Records for this task:
- - - -
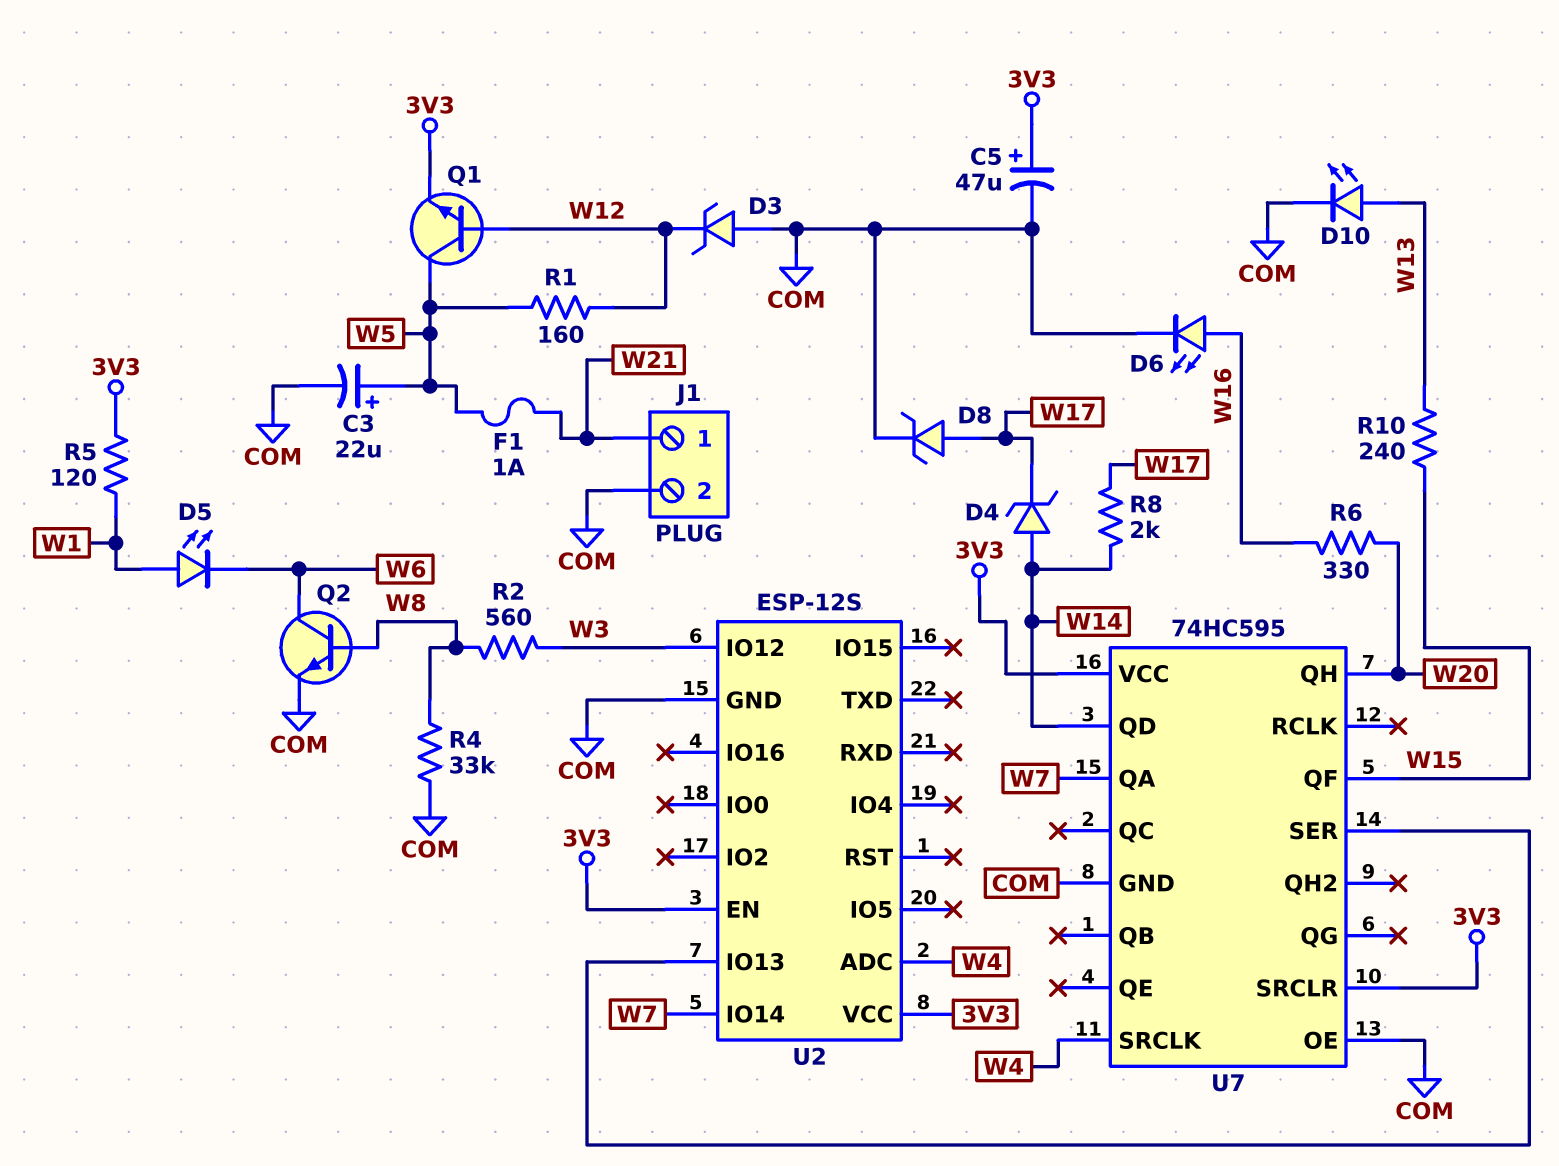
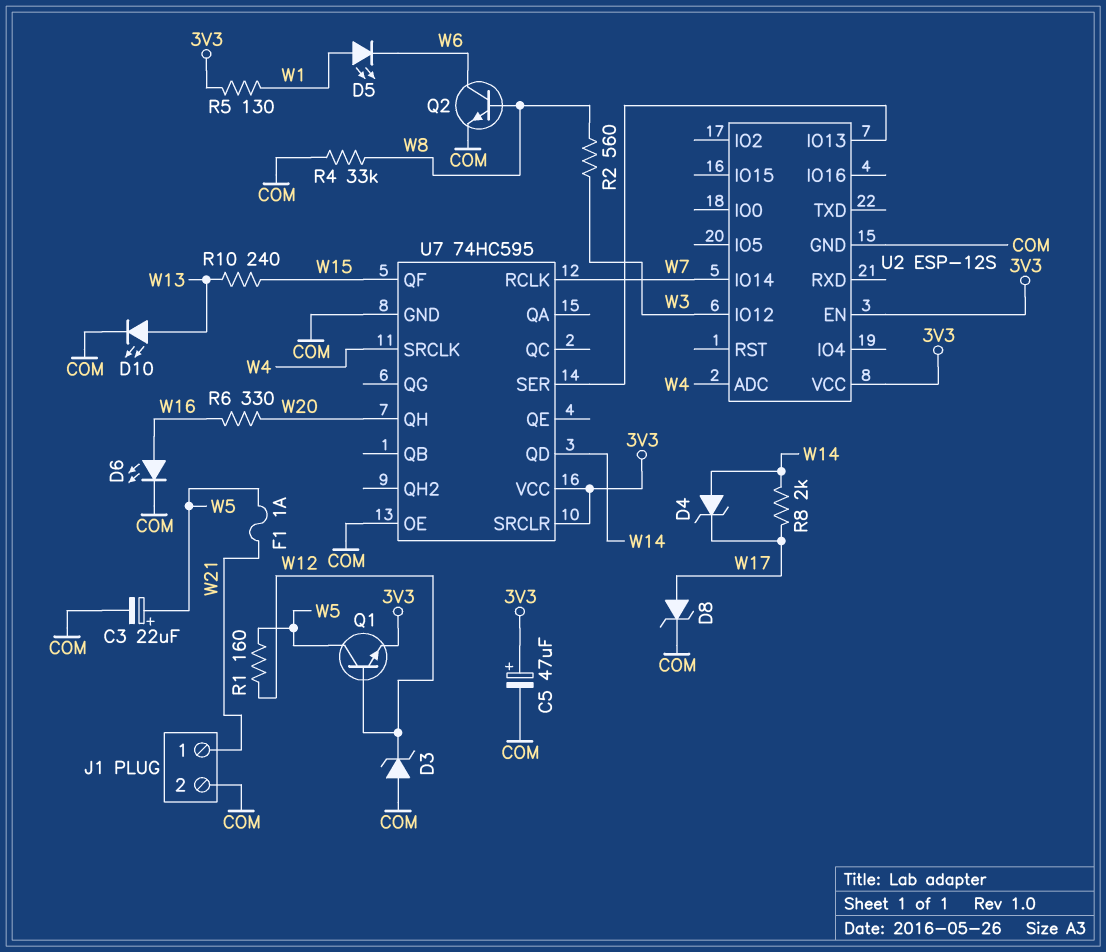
R5: 120 (3V3, W1) -> 130 (3V3, W1)
U7 pin QA: W7 -> none
U7 pin RCLK: none -> W7

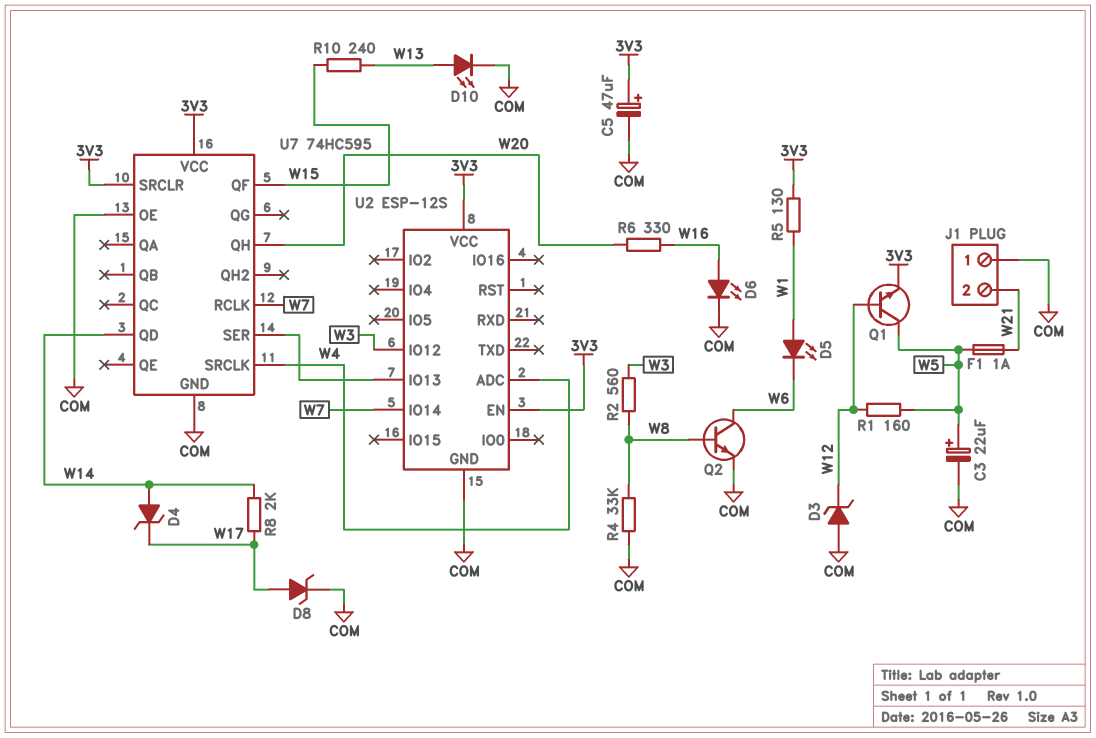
J1 pin 1: W21 -> COM
J1 pin 2: COM -> W21

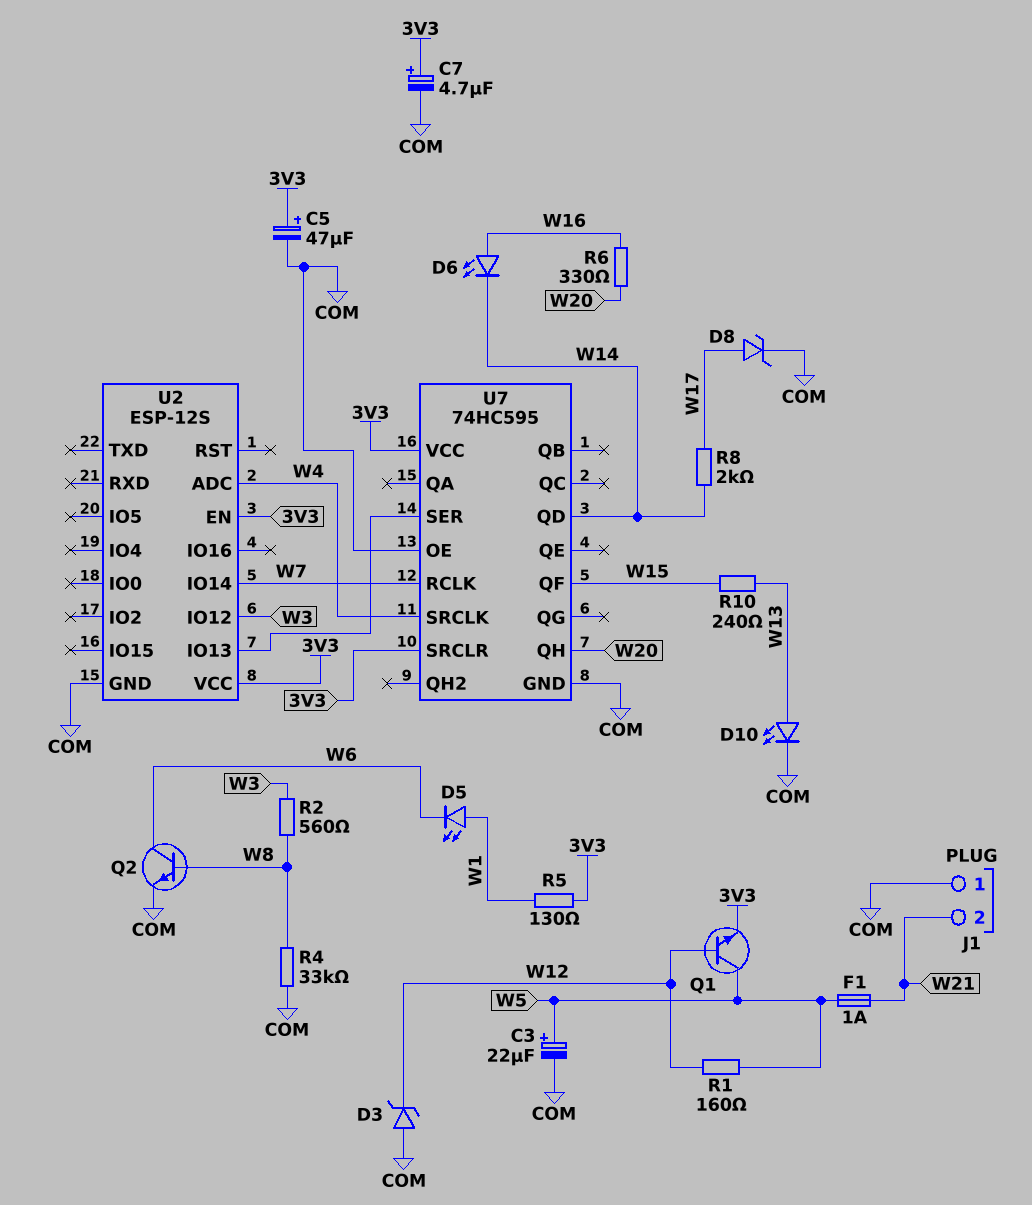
C7: none -> 4.7uF (plus 3V3, minus COM)
D4: zener (A W14, K W17) -> none
D6: LED (A W16, K COM) -> LED (A W16, K W14)

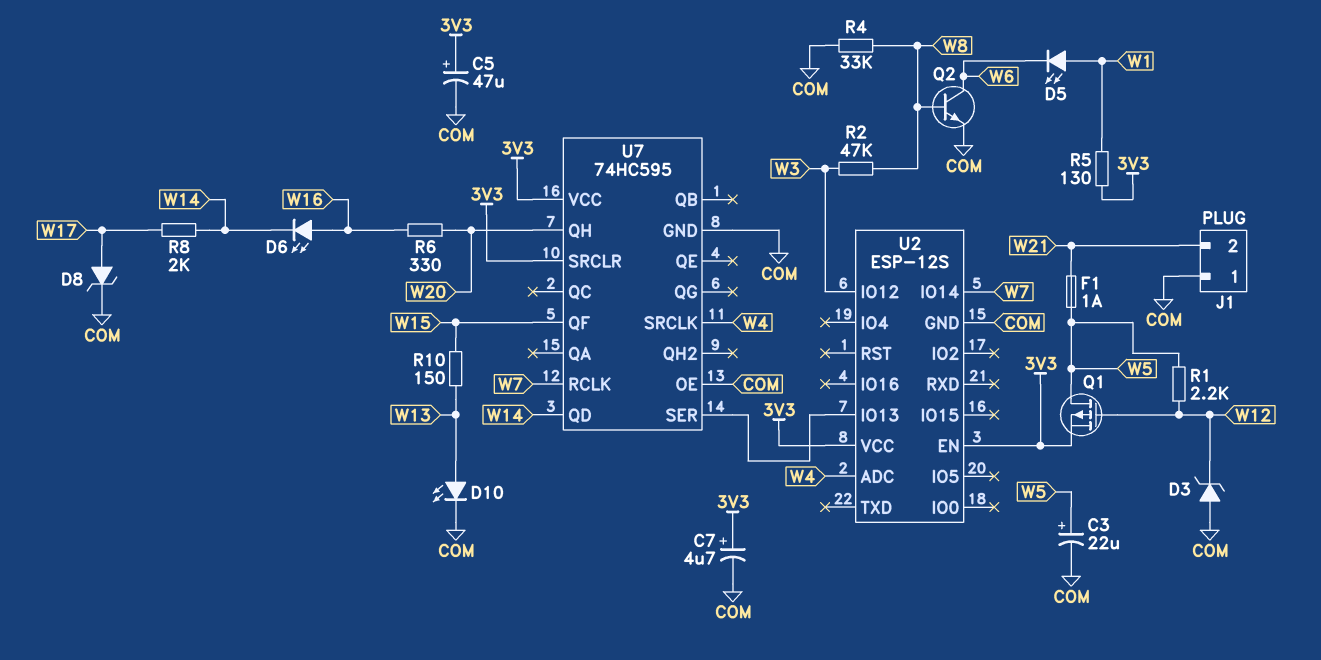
Q1: NPN (B W12, C W5, E 3V3) -> PMOS (G W12, D W5, S 3V3)
R1: 160 (W5, W12) -> 2.2k (W5, W12)
R2: 560 (W3, W8) -> 47k (W3, W8)
R10: 240 (W13, W15) -> 150 (W13, W15)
- - - -
Task goal:
Output the material verbatim, skipping the images.

Exercise answer:
R5: 120 (3V3, W1) -> 130 (3V3, W1)
U7 pin QA: W7 -> none
U7 pin RCLK: none -> W7

J1 pin 1: W21 -> COM
J1 pin 2: COM -> W21

C7: none -> 4.7uF (plus 3V3, minus COM)
D4: zener (A W14, K W17) -> none
D6: LED (A W16, K COM) -> LED (A W16, K W14)

Q1: NPN (B W12, C W5, E 3V3) -> PMOS (G W12, D W5, S 3V3)
R1: 160 (W5, W12) -> 2.2k (W5, W12)
R2: 560 (W3, W8) -> 47k (W3, W8)
R10: 240 (W13, W15) -> 150 (W13, W15)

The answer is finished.